**PROVIDED RECORDS**
┄┄┄┄┄┄

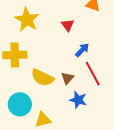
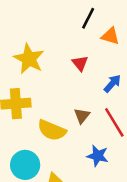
blue arrow: (82, 50) -> (112, 84), moved
brown triangle: (67, 78) -> (82, 116), moved

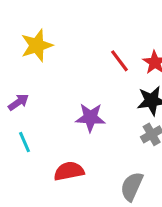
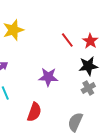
red semicircle: (69, 171) -> (34, 112), turned 120

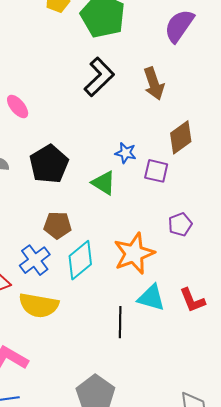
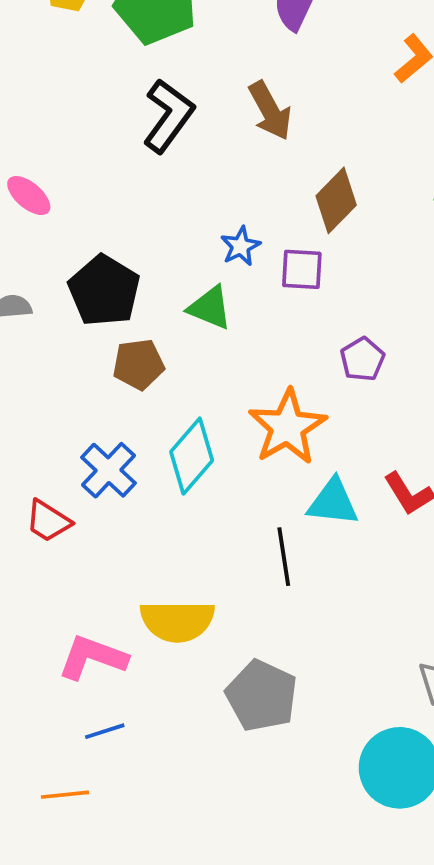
blue star: (126, 153) -> (240, 246), turned -30
brown pentagon: (57, 225) -> (138, 364), moved
yellow semicircle: (39, 305) -> (177, 621), moved

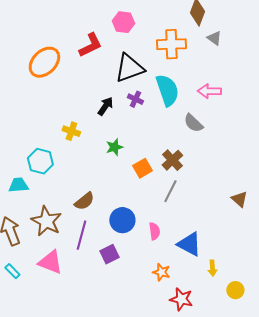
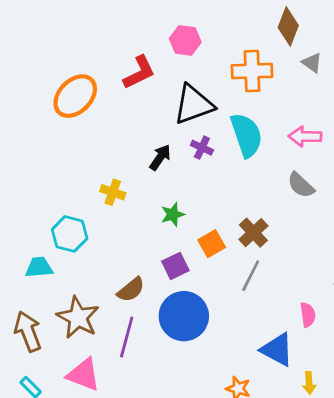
gray semicircle: (193, 123) -> (301, 185), moved
blue circle: (122, 220) -> (184, 316), size x1.4
pink semicircle: (154, 231) -> (308, 315), moved
purple square: (109, 254) -> (175, 266), moved

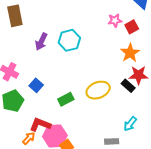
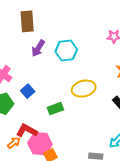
brown rectangle: (15, 16) -> (27, 21), moved
yellow ellipse: (98, 90) -> (84, 89), moved

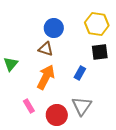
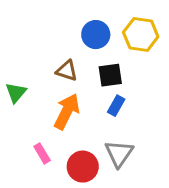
blue circle: (54, 28) -> (96, 35), moved
black square: (100, 52) -> (110, 75), moved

┄┄┄┄┄┄

**BRIEF**
Among the lines of the listing above, tally the ones holding the string "brown" and give that count alone.

**RESPONSE AREA**
3